> [Directions]
Copy each of the rows below word for word, leaving out the pictures.
-- START OF Data to use --
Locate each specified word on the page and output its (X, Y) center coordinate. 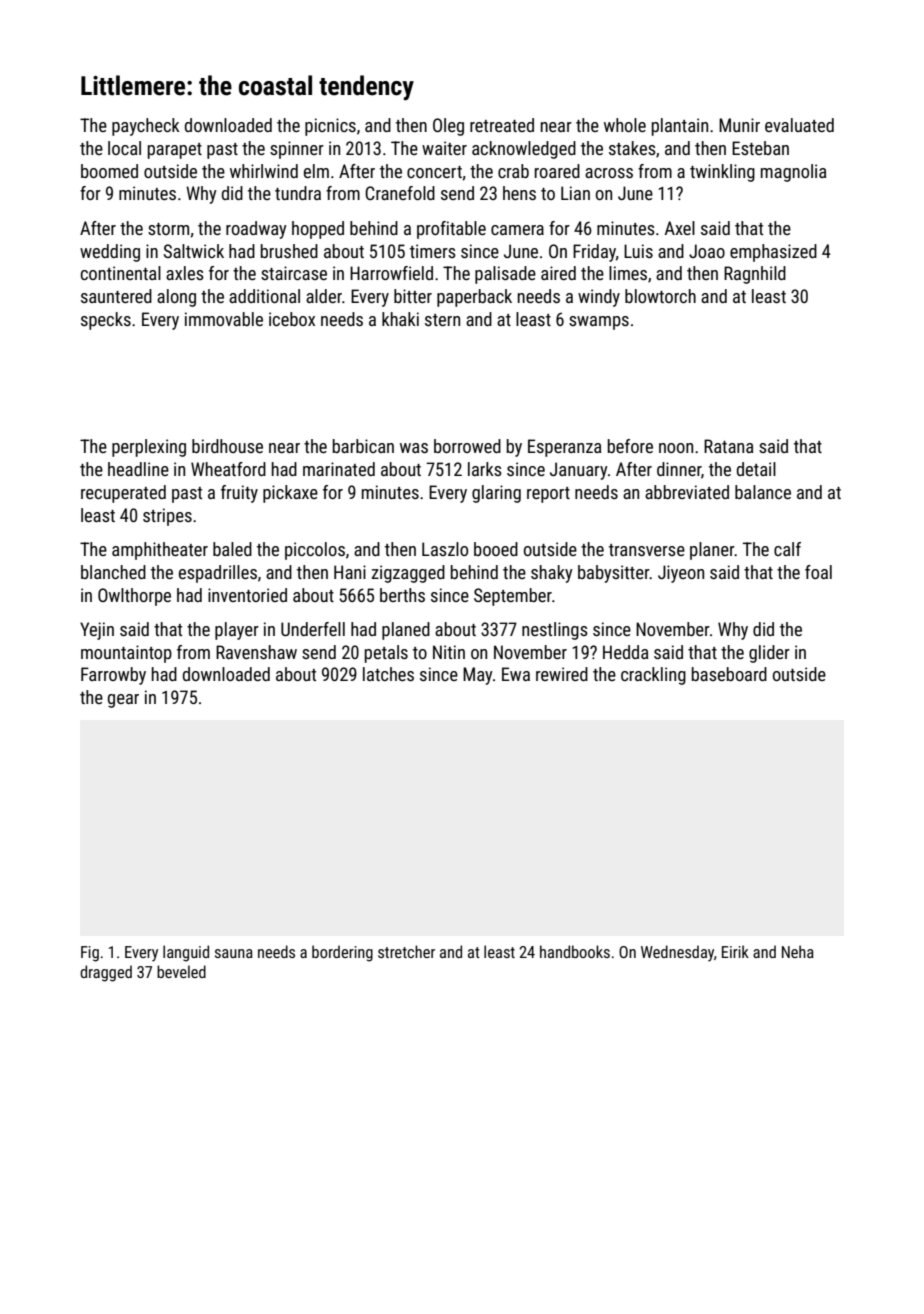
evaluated (799, 125)
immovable (224, 319)
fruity (239, 494)
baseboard (729, 674)
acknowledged (524, 150)
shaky (552, 574)
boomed (109, 171)
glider (769, 654)
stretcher (406, 951)
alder (324, 296)
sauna (234, 953)
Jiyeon (681, 574)
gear (123, 701)
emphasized (773, 253)
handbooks (575, 951)
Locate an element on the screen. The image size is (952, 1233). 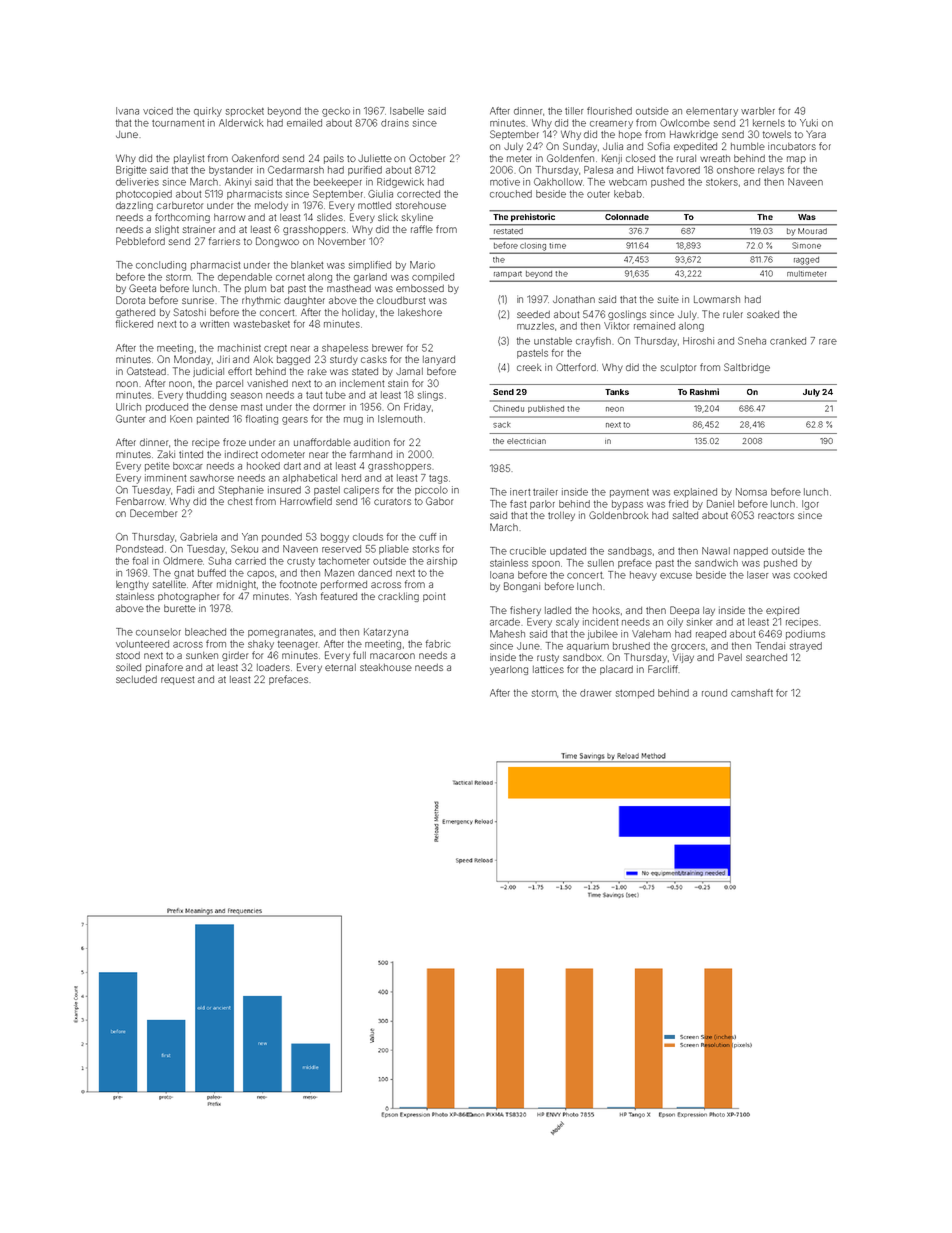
-- END OF Data to use --
> [Full solution]
Locate each specified word on the page and output its (X, Y) center coordinate. 
evaluated (799, 125)
immovable (224, 319)
fruity (239, 494)
baseboard (729, 674)
acknowledged (524, 150)
shaky (552, 574)
boomed (109, 171)
glider (769, 654)
stretcher (406, 951)
alder (324, 296)
sauna (234, 953)
Jiyeon (681, 574)
gear (123, 701)
emphasized (773, 253)
handbooks (575, 951)
Locate an element on the screen. The image size is (952, 1233). 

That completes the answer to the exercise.